Setting aside any pictures, reproduce the data exactly.

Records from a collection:
<<<<

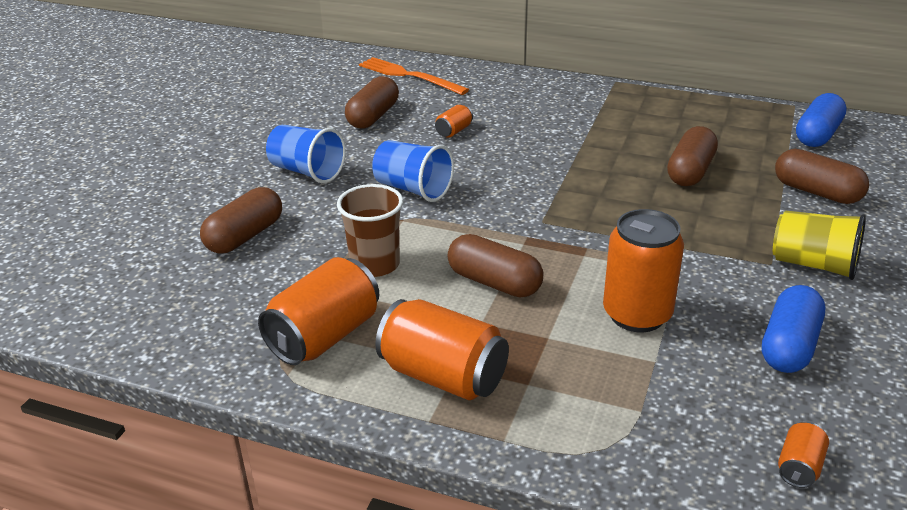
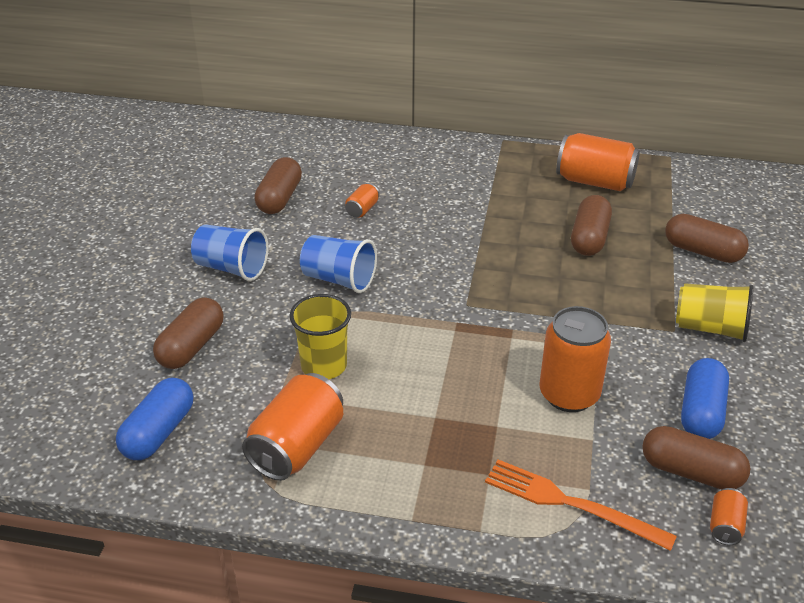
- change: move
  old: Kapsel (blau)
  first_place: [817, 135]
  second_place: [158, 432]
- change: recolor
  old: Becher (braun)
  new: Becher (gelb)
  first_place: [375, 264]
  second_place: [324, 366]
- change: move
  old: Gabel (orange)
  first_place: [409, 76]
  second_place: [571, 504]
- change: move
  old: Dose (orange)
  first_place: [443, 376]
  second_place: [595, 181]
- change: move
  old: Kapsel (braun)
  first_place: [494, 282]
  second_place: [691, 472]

>>>>

▶ EXERCISE SOLUTION
- change: move
  old: Kapsel (blau)
  first_place: [817, 135]
  second_place: [158, 432]
- change: recolor
  old: Becher (braun)
  new: Becher (gelb)
  first_place: [375, 264]
  second_place: [324, 366]
- change: move
  old: Gabel (orange)
  first_place: [409, 76]
  second_place: [571, 504]
- change: move
  old: Dose (orange)
  first_place: [443, 376]
  second_place: [595, 181]
- change: move
  old: Kapsel (braun)
  first_place: [494, 282]
  second_place: [691, 472]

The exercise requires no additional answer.